● **ASSIGNMENT**
Pull each line holding "grey" out of the entries below.

[Stored dataset items]
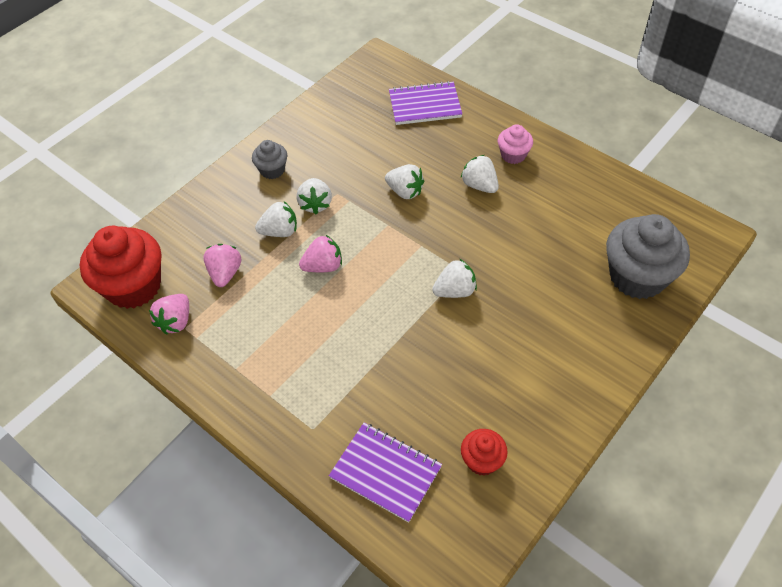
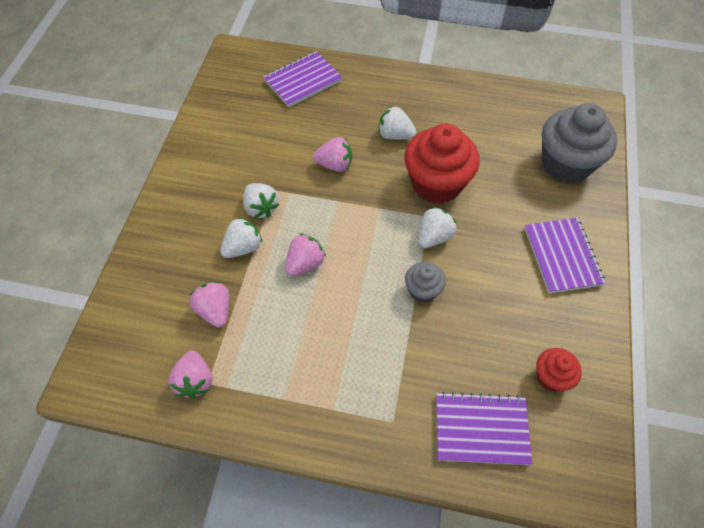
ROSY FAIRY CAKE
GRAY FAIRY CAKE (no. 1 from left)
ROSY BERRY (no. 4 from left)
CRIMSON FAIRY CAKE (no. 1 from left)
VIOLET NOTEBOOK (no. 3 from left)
* * *
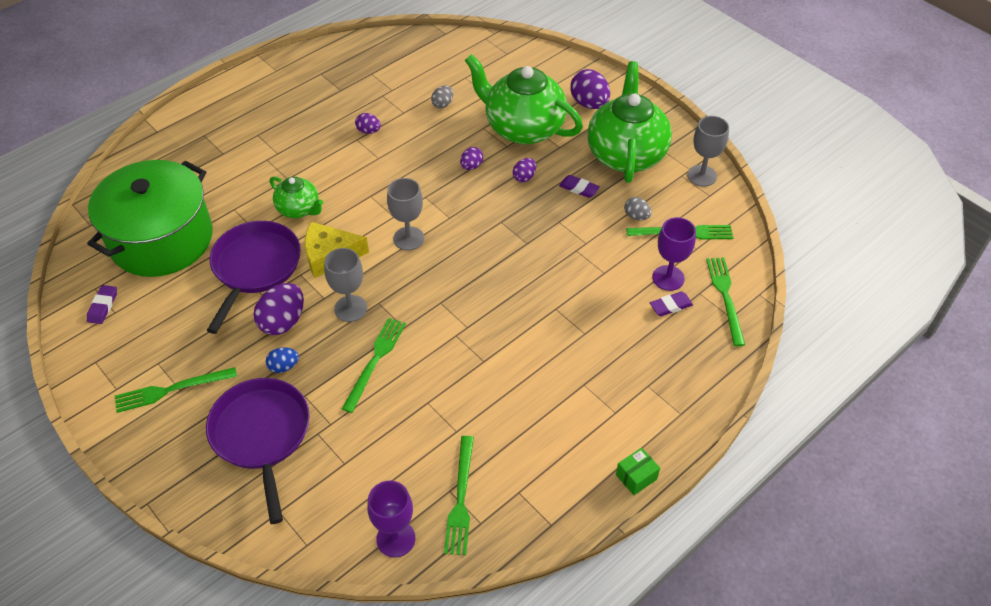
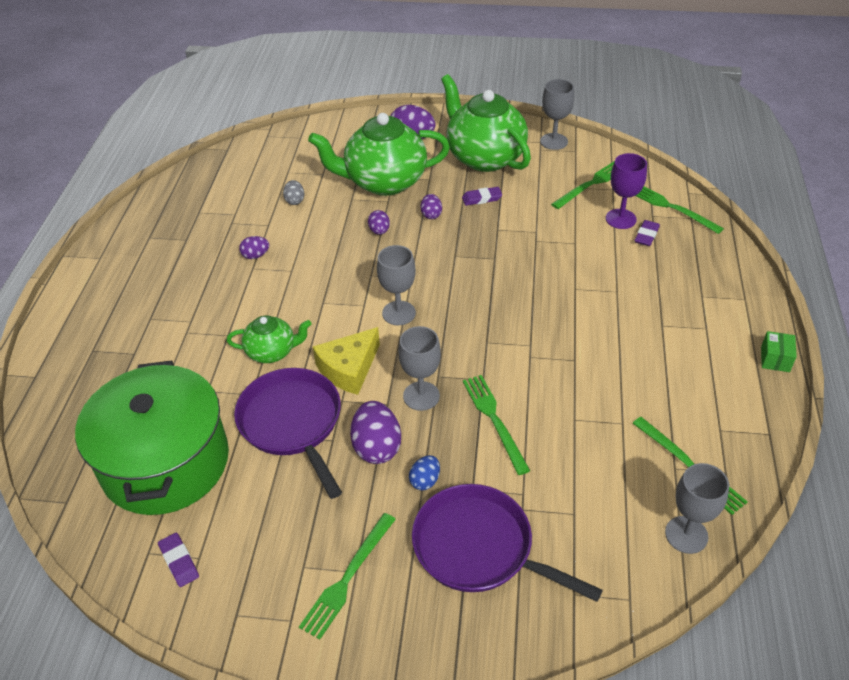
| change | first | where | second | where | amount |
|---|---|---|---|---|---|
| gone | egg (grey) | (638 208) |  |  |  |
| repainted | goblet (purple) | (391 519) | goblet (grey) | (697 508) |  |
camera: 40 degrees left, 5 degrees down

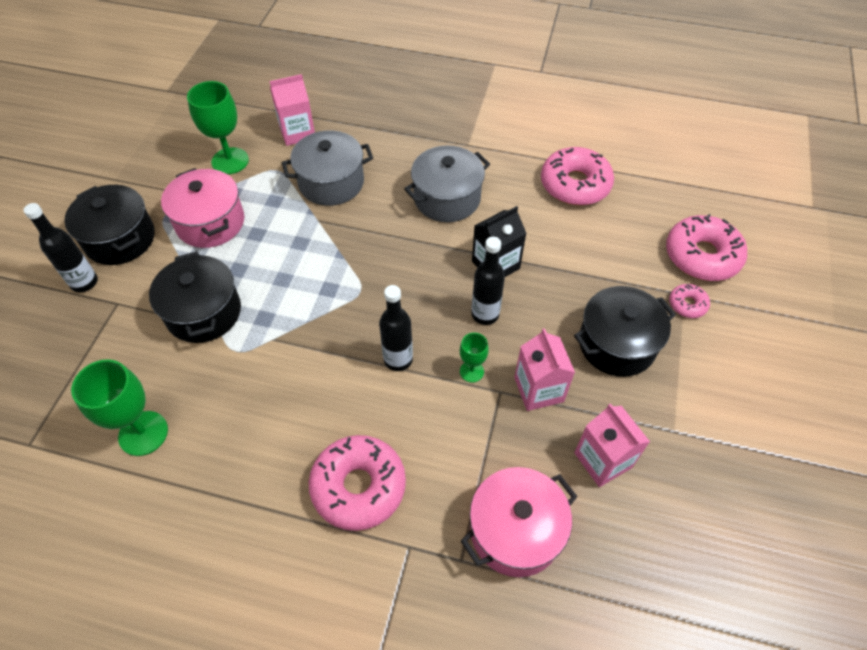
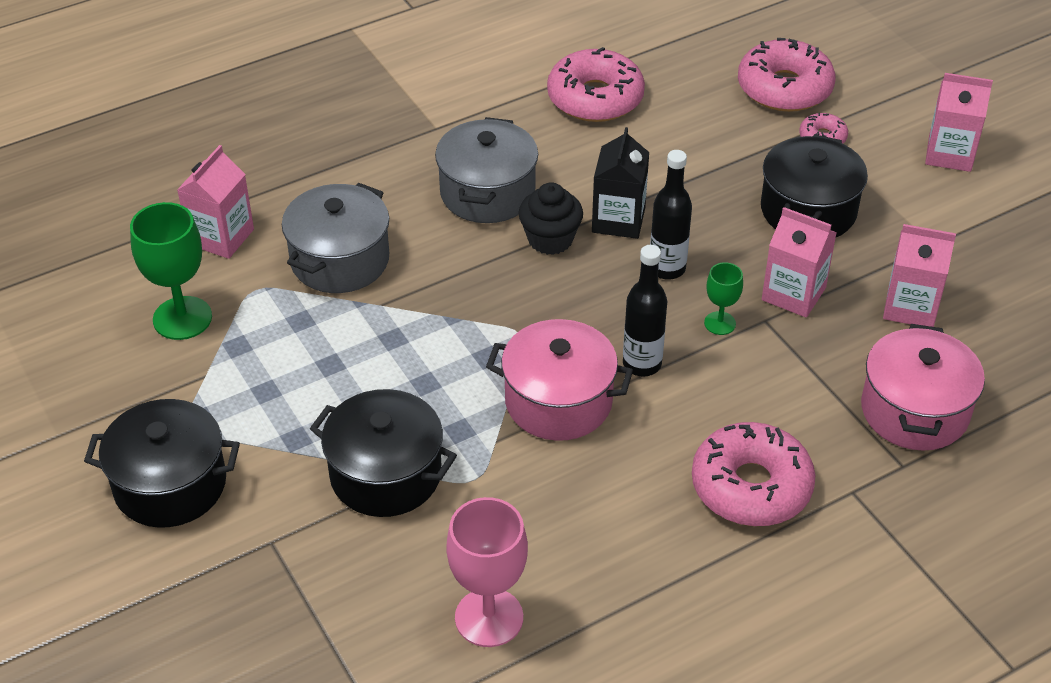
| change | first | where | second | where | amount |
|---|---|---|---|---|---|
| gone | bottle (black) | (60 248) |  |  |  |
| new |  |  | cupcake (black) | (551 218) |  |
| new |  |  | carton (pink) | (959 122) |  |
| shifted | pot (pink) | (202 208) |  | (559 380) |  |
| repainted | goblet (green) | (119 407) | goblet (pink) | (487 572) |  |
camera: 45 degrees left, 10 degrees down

● **RESPONSE TO THE EXERCISE**
| gone | egg (grey) | (638 208) |  |  |  |
| repainted | goblet (purple) | (391 519) | goblet (grey) | (697 508) |  |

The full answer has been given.